**What you are asked to do:**
Would you please restate the data exactly as it stands, apart from the pictures?

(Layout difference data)
• • • •

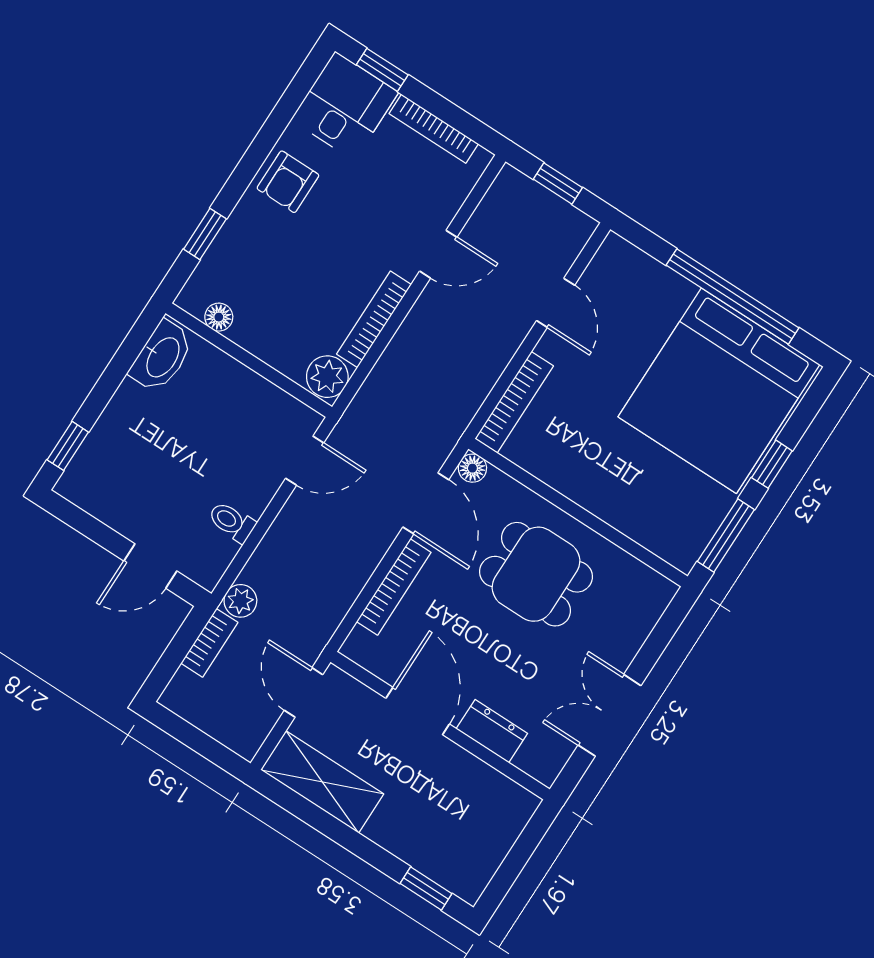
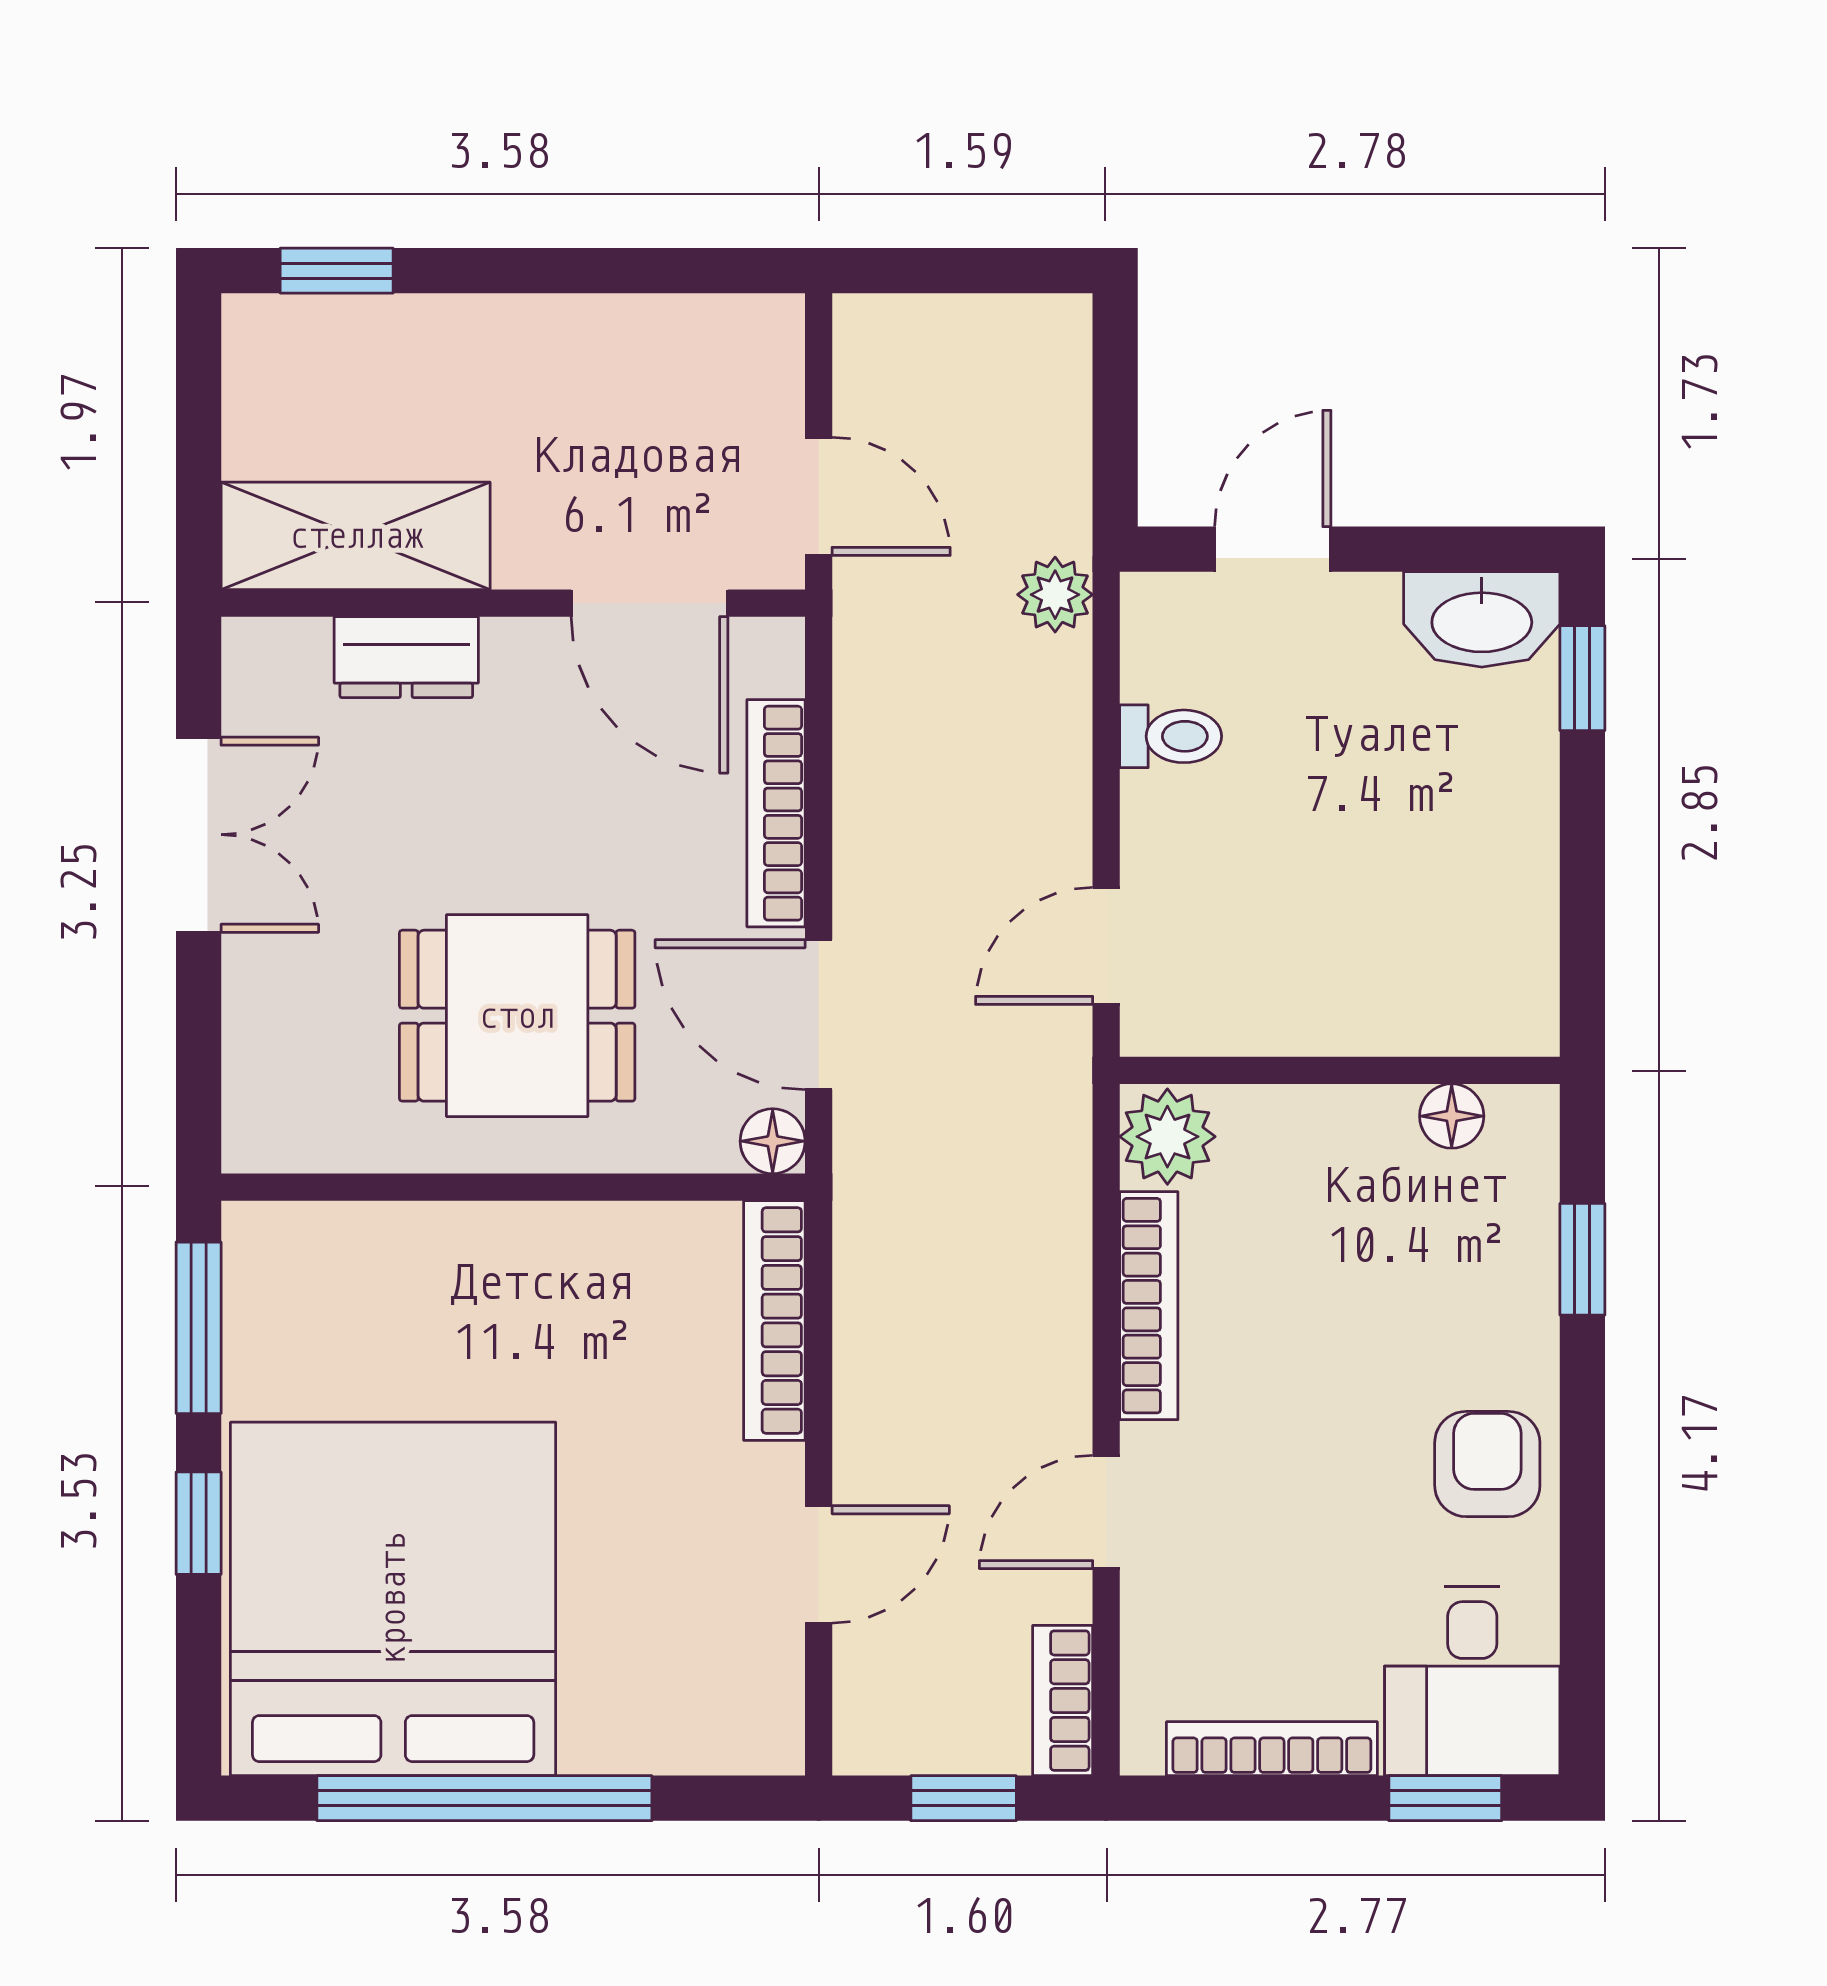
door: (556, 303) -> (819, 1564), swing flipped
washbasin: (162, 357) -> (1482, 619), moved, turned -90
bookcase: (209, 643) -> (1063, 1701), moved
door: (418, 711) -> (650, 603), moved
shelving: (322, 782) -> (356, 536), moved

• • • •

**Answer to the problem:**
door: (556, 303) -> (819, 1564), swing flipped
washbasin: (162, 357) -> (1482, 619), moved, turned -90
bookcase: (209, 643) -> (1063, 1701), moved
door: (418, 711) -> (650, 603), moved
shelving: (322, 782) -> (356, 536), moved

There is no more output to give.